WORK REQUIRED: The response should contain only the line with "white stacking toy: 1 -> 0" and every line after it to the end of the listing below, duplicated exactly; no picture belongs in it.

DATA FOR THIS EXERCISE:
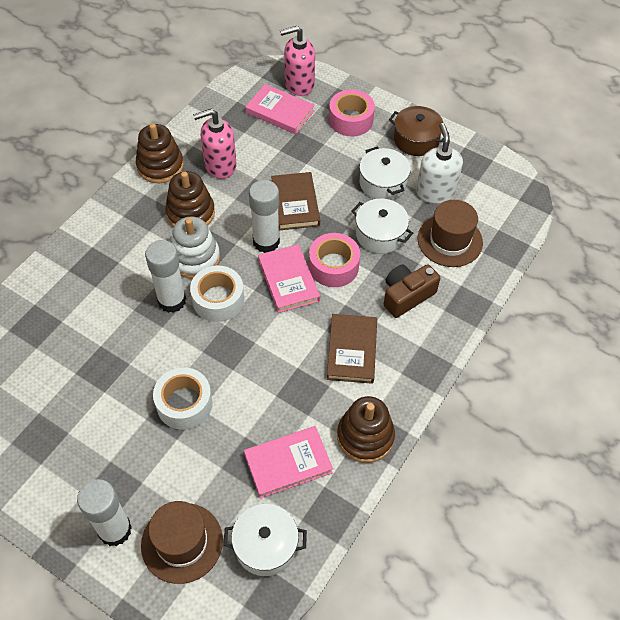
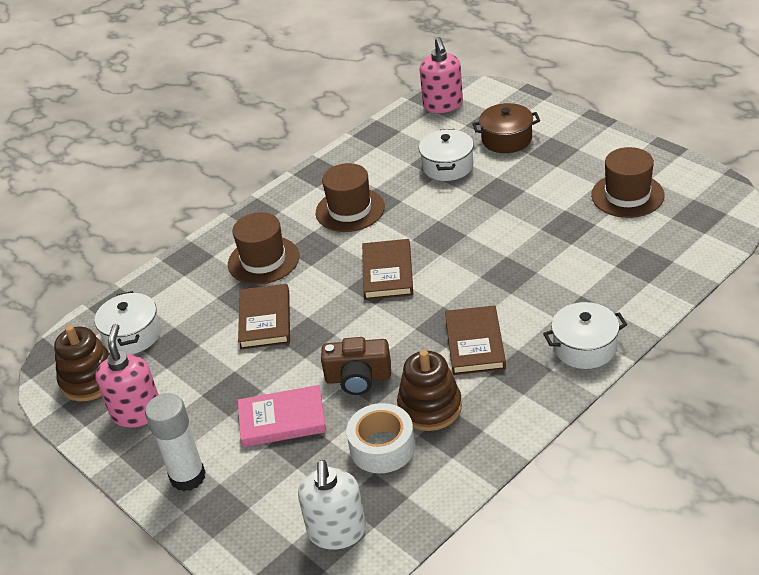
brown book: 2 -> 3
brown hat: 2 -> 3
brown stacking toy: 3 -> 2
pink book: 3 -> 1
pink tape: 2 -> 0
white glue stick: 3 -> 1
white stacking toy: 1 -> 0
white tape: 2 -> 1

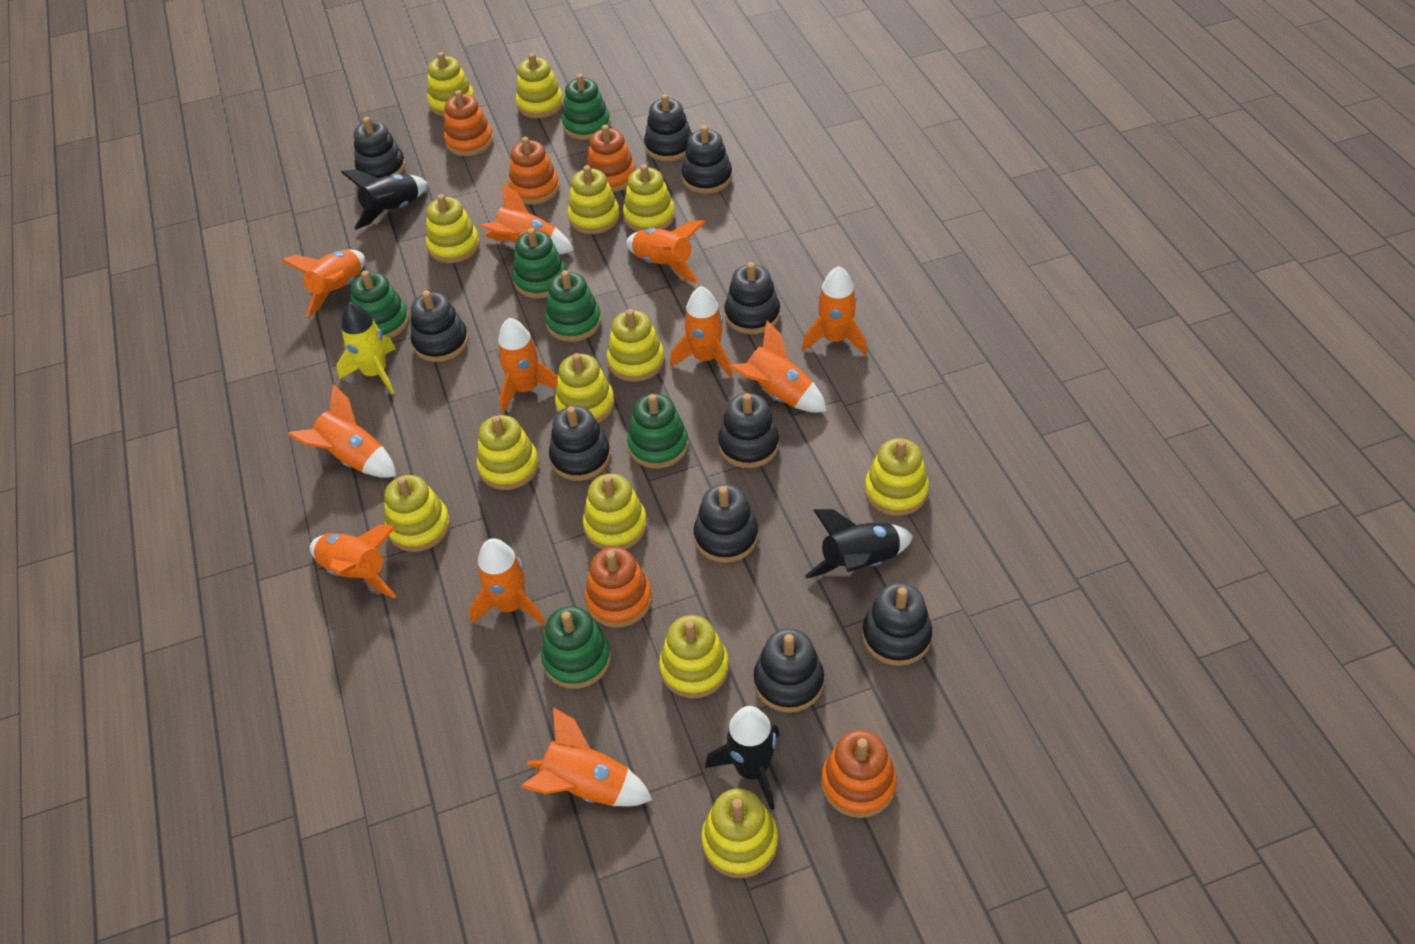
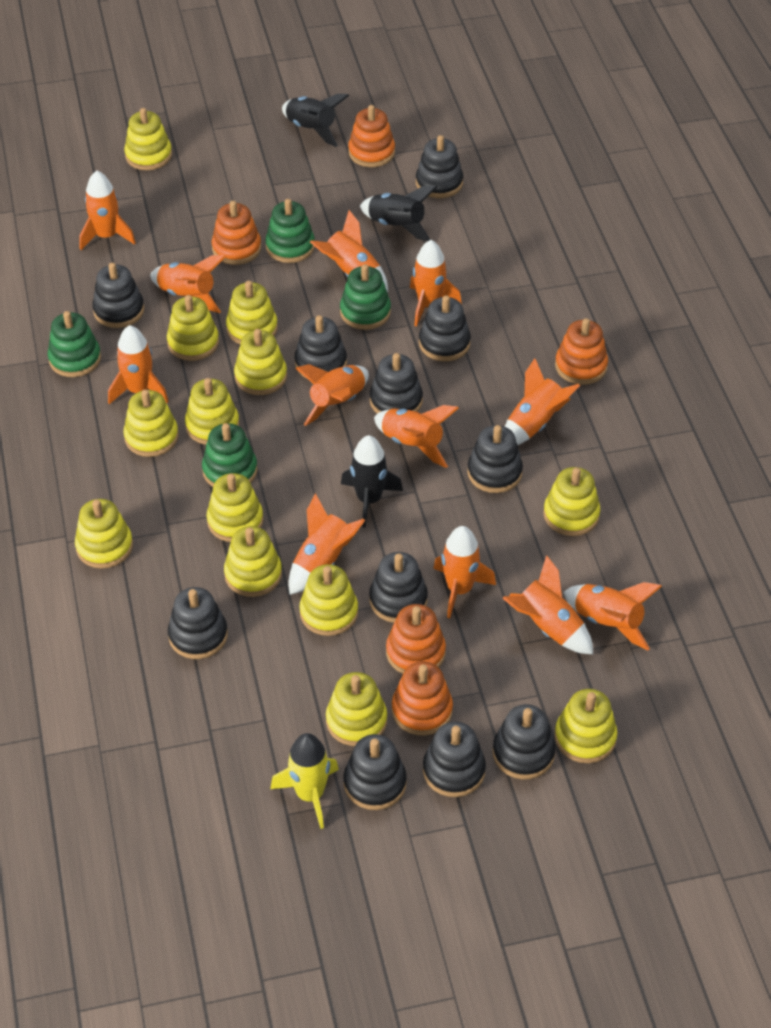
black stacking toy: 10 -> 11
green stacking toy: 6 -> 4
orange rocket: 11 -> 12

OUTPUT:
white stacking toy: 1 -> 0
white tape: 2 -> 1

black stacking toy: 10 -> 11
green stacking toy: 6 -> 4
orange rocket: 11 -> 12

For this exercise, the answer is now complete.